BEGIN DATA TO USE

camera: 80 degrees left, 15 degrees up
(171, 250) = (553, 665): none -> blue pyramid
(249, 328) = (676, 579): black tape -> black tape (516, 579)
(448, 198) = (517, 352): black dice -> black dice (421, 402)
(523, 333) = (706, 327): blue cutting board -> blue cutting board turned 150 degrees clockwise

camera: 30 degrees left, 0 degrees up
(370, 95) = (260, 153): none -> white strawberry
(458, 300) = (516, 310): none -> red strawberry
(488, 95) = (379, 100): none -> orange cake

END DATA TO USE
BEGIN DATA TO USE

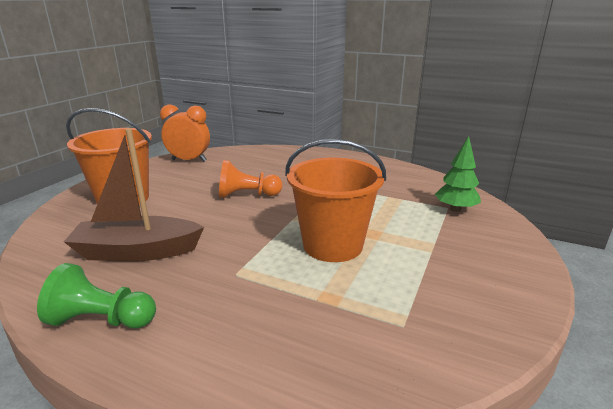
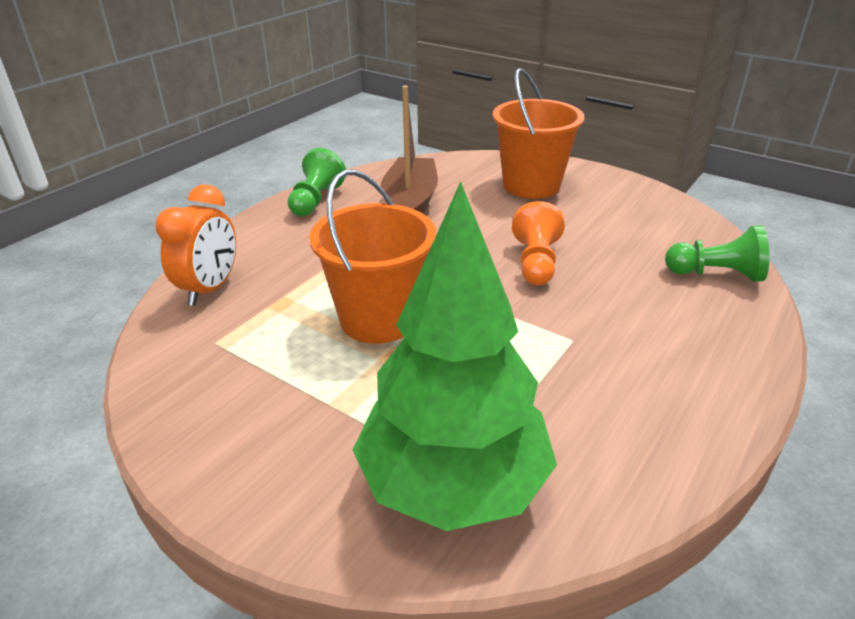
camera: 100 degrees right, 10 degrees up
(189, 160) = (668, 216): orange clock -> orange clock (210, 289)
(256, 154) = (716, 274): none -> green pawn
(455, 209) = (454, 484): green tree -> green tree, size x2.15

END DATA TO USE

**GOAL OF THE EXERCISE**
Filter the data for the string "degrees" and copy every line that has it.

**TASK ANSWER**
camera: 80 degrees left, 15 degrees up
(523, 333) = (706, 327): blue cutting board -> blue cutting board turned 150 degrees clockwise
camera: 30 degrees left, 0 degrees up
camera: 100 degrees right, 10 degrees up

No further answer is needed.